*** Opening of DATA PROVIDED ***
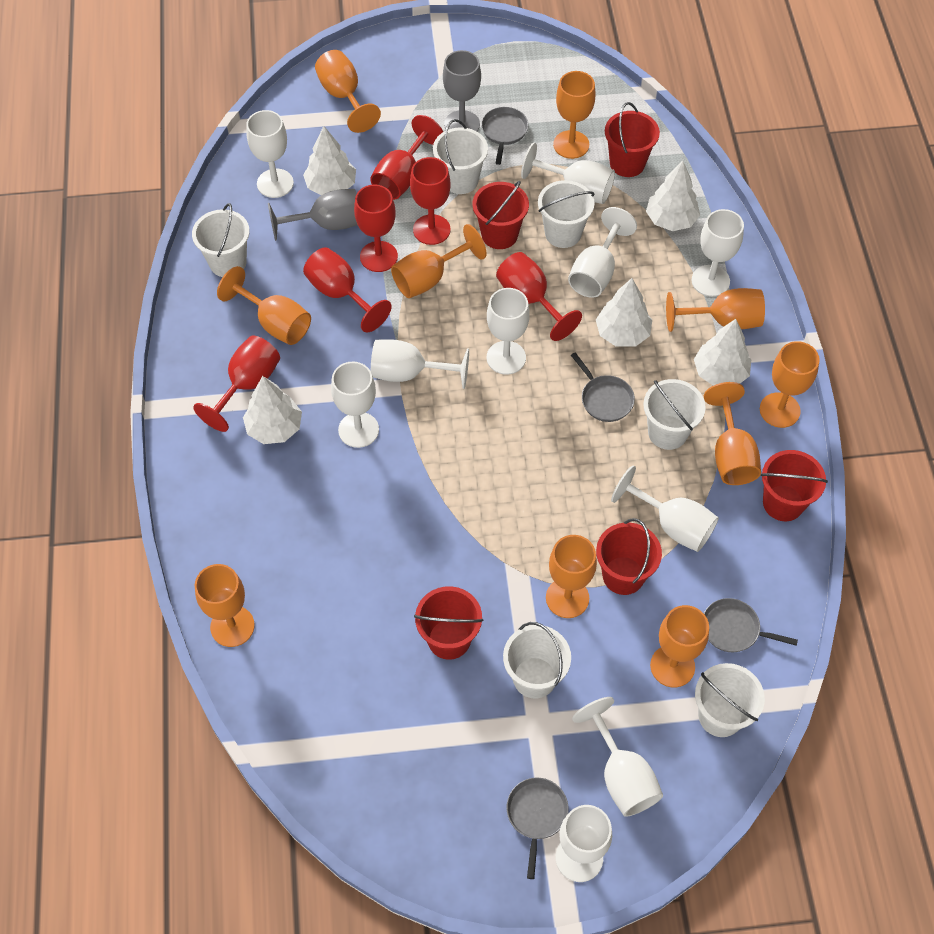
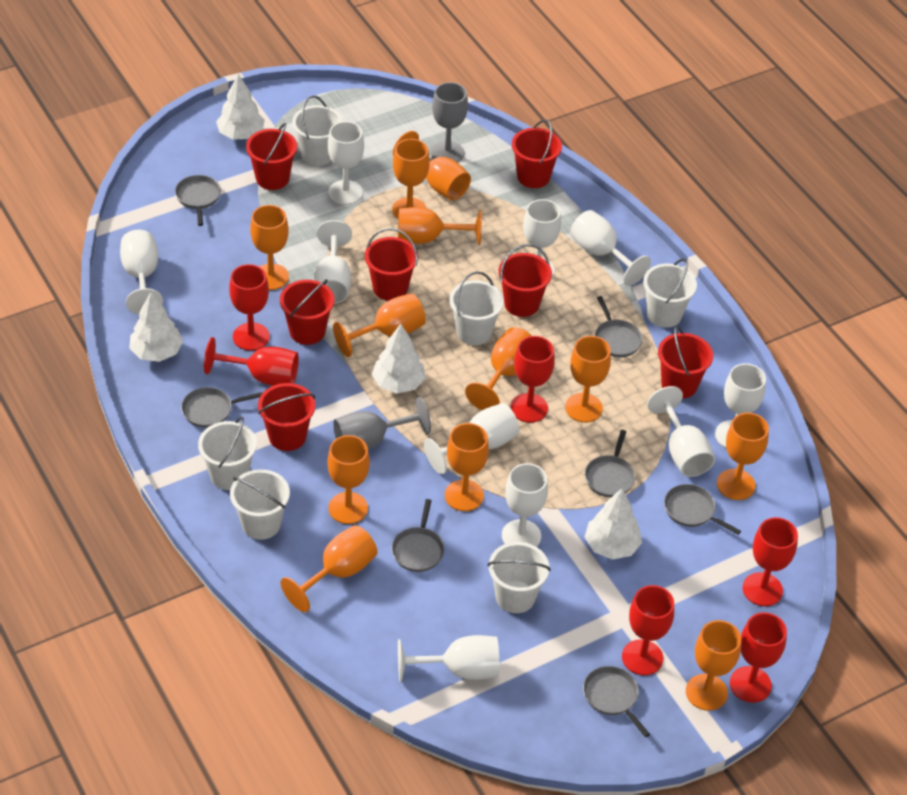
grey pan: 4 -> 7
orange goblet: 10 -> 12
red bucket: 5 -> 7
white tree: 5 -> 4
*** Close of DATA PROVIDED ***
> **WORK TO COMPLETE**
Return the material in full and unaltered, minus its pictures.

> **WRITTEN RESPONSE**
grey pan: 4 -> 7
orange goblet: 10 -> 12
red bucket: 5 -> 7
white tree: 5 -> 4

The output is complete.